[[ Records to use, beginning ]]

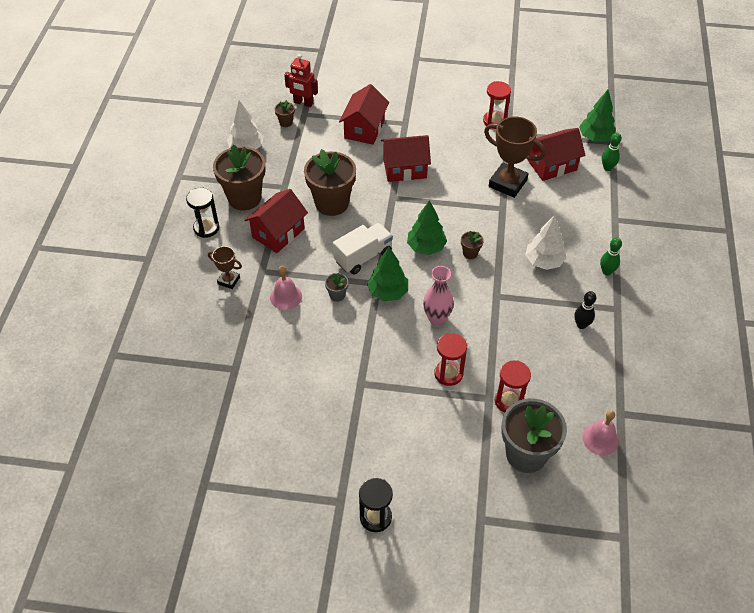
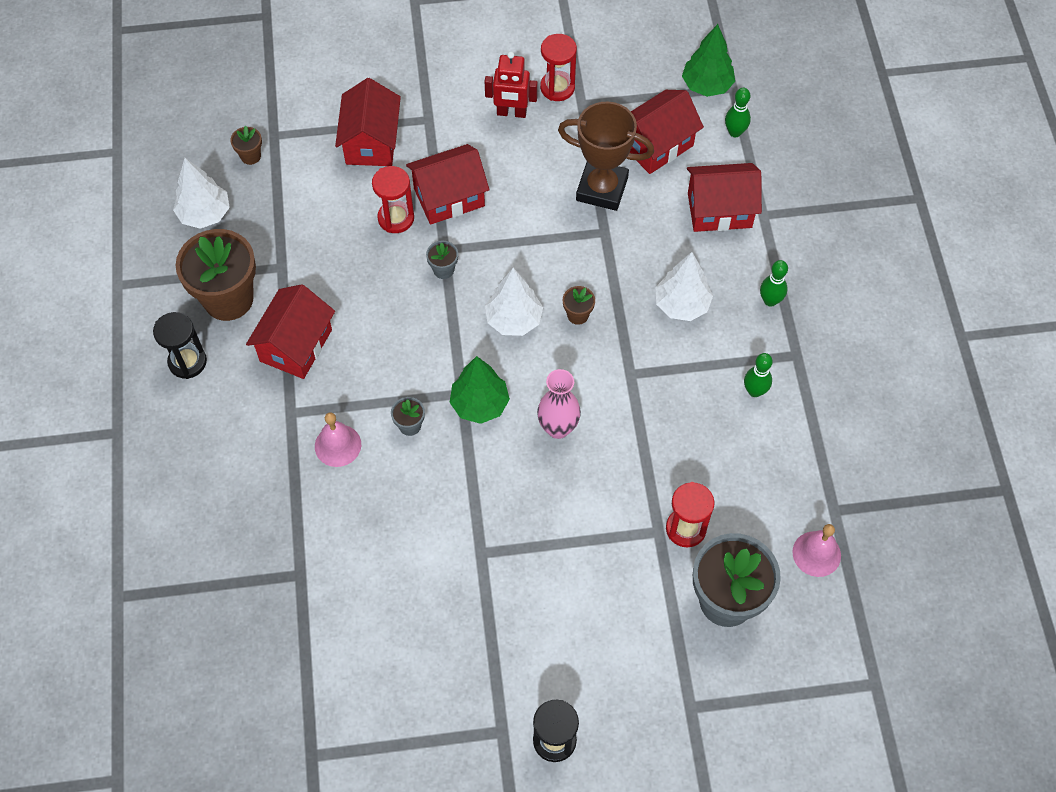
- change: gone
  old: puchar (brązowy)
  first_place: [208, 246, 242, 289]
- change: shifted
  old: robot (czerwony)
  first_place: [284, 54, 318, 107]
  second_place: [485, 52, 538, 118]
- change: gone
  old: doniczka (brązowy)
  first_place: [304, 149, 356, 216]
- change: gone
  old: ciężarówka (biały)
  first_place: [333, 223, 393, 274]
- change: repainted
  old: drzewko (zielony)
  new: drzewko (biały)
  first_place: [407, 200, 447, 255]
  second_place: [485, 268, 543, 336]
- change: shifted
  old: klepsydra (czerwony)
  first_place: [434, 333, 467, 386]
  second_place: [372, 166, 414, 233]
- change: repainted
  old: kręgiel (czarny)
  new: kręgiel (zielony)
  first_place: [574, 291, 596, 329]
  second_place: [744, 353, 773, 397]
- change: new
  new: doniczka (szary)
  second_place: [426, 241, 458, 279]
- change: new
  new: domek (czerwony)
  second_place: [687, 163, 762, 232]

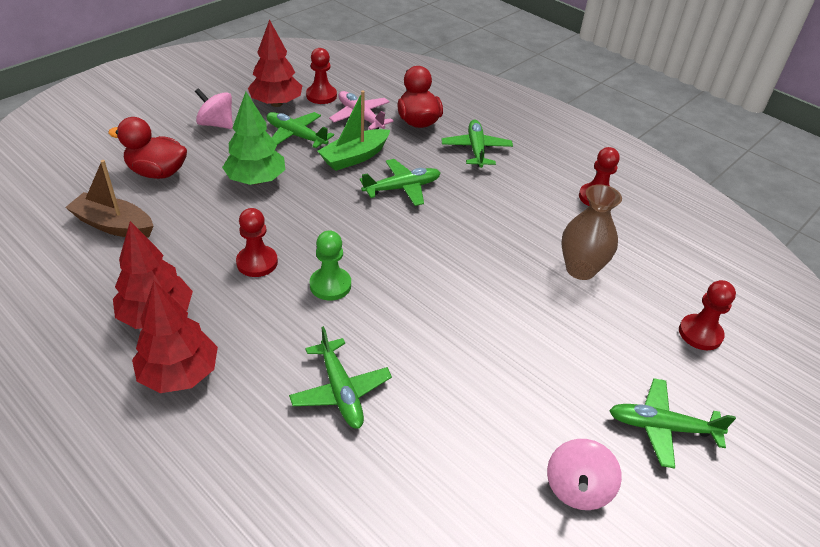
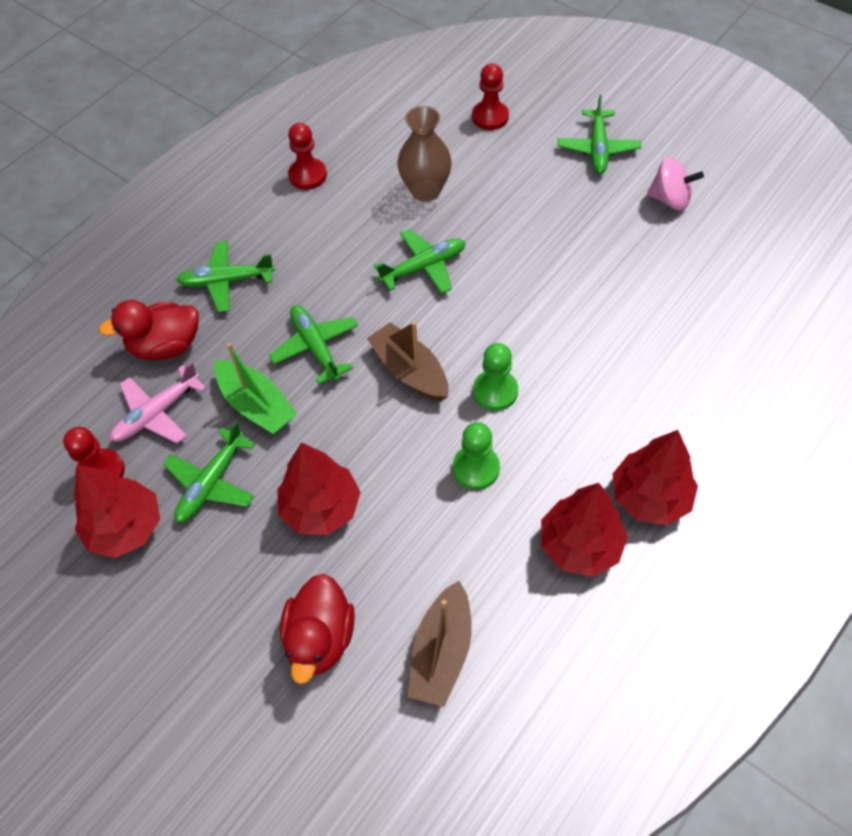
- change: gone
  old: bączek (różowy)
  first_place: [195, 88, 233, 129]
- change: repainted
  old: drzewko (zielony)
  new: drzewko (czerwony)
  first_place: [222, 92, 285, 185]
  second_place: [277, 442, 361, 535]
- change: repainted
  old: pionek (czerwony)
  new: pionek (zielony)
  first_place: [236, 208, 278, 277]
  second_place: [453, 422, 500, 490]
- change: shifted
  old: samolot (zielony)
  first_place: [289, 326, 392, 429]
  second_place: [374, 229, 466, 294]
- change: new
  new: łódka (brązowy)
  second_place: [367, 321, 448, 401]

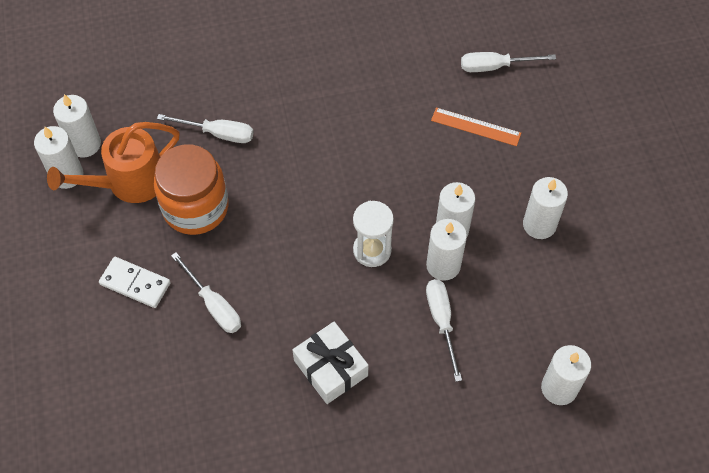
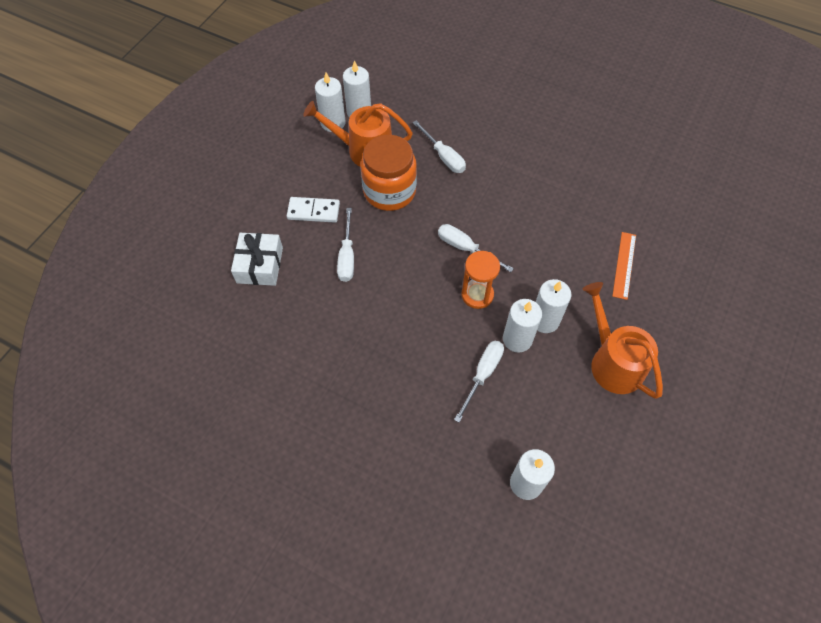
- change: rotated
  old: kostka domina (biały)
  first_place: [99, 257, 171, 308]
  second_place: [287, 197, 340, 223]
  degrees: -60
- change: shifted
  old: prezent (biały)
  first_place: [292, 322, 368, 404]
  second_place: [231, 233, 283, 286]
- change: repainted
  old: klepsydra (biały)
  new: klepsydra (pomarańczowy)
  first_place: [353, 201, 394, 267]
  second_place: [461, 251, 500, 309]
- change: rotated
  old: linijka (pomarańczowy)
  first_place: [431, 107, 521, 146]
  second_place: [612, 232, 636, 300]
  degrees: 45
- change: shifted
  old: śrubokręt (biały)
  first_place: [461, 52, 556, 72]
  second_place: [438, 224, 514, 272]
- change: swapped
  old: świeca (biały)
  new: konewka (pomarańczowy)
  first_place: [523, 177, 568, 239]
  second_place: [582, 282, 663, 399]

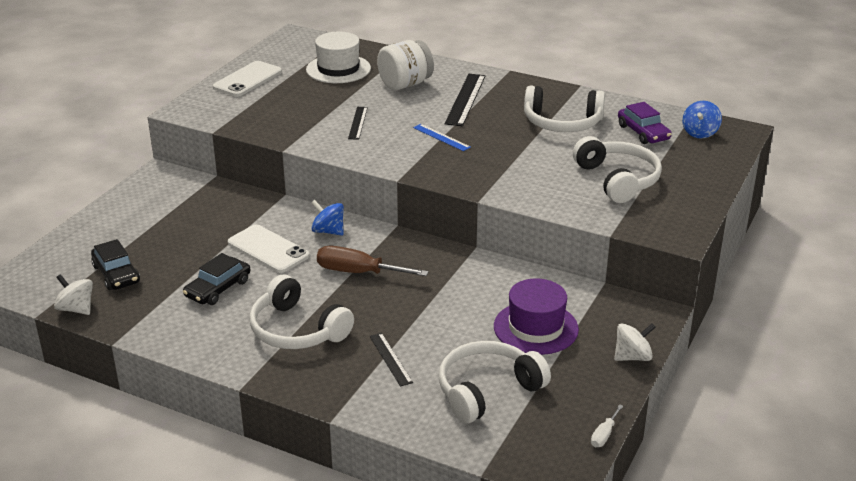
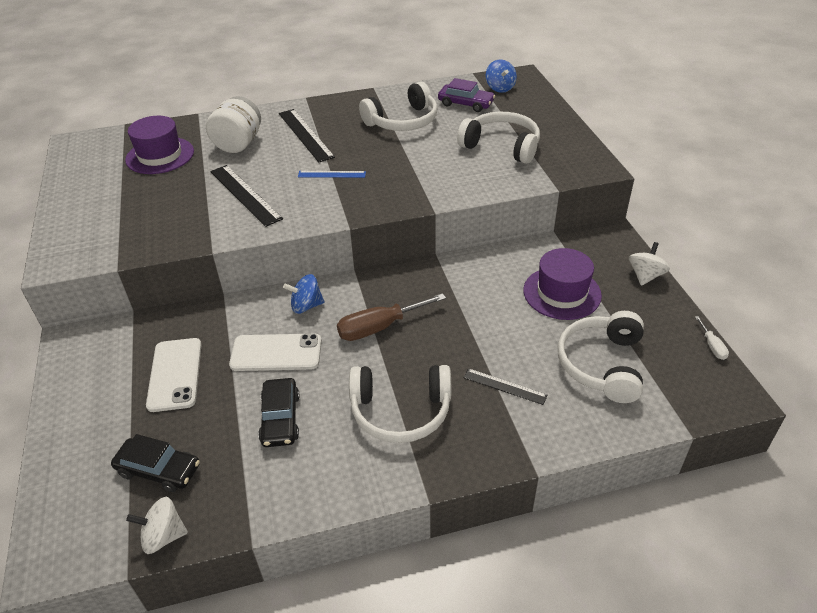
- change: shifted
  old: telefon (biały)
  first_place: [213, 61, 282, 97]
  second_place: [146, 338, 201, 412]
- change: repainted
  old: kapelusz (biały)
  new: kapelusz (fioletowy)
  first_place: [306, 32, 371, 83]
  second_place: [125, 116, 194, 174]
- change: scaled
  old: linijka (czarny)
  first_place: [348, 107, 368, 140]
  second_place: [210, 165, 283, 227]
  factor: 1.72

[[ Records to use, end ]]

Brief: Reading through the records above, report each line in which the string "czarny" is found.

Exercise answer:
  old: kręgiel (czarny)
  old: linijka (czarny)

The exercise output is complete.